▶ **PROBLEM REQUIREMENTS**
Everything from the first line of the material below through the line containing "purple triangle: (952, 1012)" must be retyped exactly, and nothing past it.

▶ **DATA FOR THIS TASK**
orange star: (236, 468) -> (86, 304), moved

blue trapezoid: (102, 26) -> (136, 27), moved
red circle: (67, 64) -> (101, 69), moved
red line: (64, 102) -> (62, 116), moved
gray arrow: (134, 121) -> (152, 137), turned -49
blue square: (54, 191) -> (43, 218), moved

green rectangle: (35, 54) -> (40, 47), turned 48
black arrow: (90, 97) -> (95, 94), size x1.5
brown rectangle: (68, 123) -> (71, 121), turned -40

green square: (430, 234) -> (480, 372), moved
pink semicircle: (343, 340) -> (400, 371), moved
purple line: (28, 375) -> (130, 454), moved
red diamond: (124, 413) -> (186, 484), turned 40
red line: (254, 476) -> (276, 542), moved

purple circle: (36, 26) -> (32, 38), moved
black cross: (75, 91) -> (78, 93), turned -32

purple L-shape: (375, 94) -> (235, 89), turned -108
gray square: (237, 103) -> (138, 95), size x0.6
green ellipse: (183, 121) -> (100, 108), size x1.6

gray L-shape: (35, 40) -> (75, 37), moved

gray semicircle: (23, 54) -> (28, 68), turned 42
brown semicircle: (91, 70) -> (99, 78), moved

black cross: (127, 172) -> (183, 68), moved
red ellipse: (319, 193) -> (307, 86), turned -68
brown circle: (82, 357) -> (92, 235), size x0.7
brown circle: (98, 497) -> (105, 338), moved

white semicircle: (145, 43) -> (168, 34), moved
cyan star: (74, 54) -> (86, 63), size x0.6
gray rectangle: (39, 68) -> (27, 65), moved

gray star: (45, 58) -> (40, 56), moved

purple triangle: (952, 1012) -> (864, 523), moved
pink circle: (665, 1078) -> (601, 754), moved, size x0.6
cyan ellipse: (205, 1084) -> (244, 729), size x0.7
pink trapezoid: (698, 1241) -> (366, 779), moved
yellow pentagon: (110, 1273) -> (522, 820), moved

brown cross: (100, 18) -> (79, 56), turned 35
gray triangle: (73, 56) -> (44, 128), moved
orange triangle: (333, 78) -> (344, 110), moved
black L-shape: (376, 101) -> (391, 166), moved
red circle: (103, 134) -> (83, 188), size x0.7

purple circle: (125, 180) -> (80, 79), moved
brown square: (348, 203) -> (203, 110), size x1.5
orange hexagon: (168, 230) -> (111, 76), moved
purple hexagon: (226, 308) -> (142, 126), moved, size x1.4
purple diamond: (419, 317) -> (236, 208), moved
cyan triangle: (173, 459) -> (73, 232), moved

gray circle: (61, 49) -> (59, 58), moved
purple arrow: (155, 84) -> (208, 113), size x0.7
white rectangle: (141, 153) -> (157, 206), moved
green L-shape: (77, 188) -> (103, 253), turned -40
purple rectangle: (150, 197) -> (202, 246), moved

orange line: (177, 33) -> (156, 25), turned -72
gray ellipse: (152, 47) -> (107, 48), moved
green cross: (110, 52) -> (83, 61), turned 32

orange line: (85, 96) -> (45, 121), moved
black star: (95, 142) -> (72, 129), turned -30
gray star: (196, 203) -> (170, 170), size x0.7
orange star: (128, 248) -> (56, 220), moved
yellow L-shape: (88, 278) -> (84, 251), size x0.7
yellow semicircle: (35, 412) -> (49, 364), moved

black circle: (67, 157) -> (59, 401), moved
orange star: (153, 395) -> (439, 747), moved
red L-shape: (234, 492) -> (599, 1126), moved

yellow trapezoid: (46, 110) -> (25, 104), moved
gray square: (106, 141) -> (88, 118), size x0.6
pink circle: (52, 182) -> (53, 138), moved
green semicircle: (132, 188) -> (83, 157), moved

▶ **ANSWER SECTION**
orange star: (236, 468) -> (86, 304), moved

blue trapezoid: (102, 26) -> (136, 27), moved
red circle: (67, 64) -> (101, 69), moved
red line: (64, 102) -> (62, 116), moved
gray arrow: (134, 121) -> (152, 137), turned -49
blue square: (54, 191) -> (43, 218), moved

green rectangle: (35, 54) -> (40, 47), turned 48
black arrow: (90, 97) -> (95, 94), size x1.5
brown rectangle: (68, 123) -> (71, 121), turned -40

green square: (430, 234) -> (480, 372), moved
pink semicircle: (343, 340) -> (400, 371), moved
purple line: (28, 375) -> (130, 454), moved
red diamond: (124, 413) -> (186, 484), turned 40
red line: (254, 476) -> (276, 542), moved

purple circle: (36, 26) -> (32, 38), moved
black cross: (75, 91) -> (78, 93), turned -32

purple L-shape: (375, 94) -> (235, 89), turned -108
gray square: (237, 103) -> (138, 95), size x0.6
green ellipse: (183, 121) -> (100, 108), size x1.6

gray L-shape: (35, 40) -> (75, 37), moved

gray semicircle: (23, 54) -> (28, 68), turned 42
brown semicircle: (91, 70) -> (99, 78), moved

black cross: (127, 172) -> (183, 68), moved
red ellipse: (319, 193) -> (307, 86), turned -68
brown circle: (82, 357) -> (92, 235), size x0.7
brown circle: (98, 497) -> (105, 338), moved

white semicircle: (145, 43) -> (168, 34), moved
cyan star: (74, 54) -> (86, 63), size x0.6
gray rectangle: (39, 68) -> (27, 65), moved

gray star: (45, 58) -> (40, 56), moved

purple triangle: (952, 1012) -> (864, 523), moved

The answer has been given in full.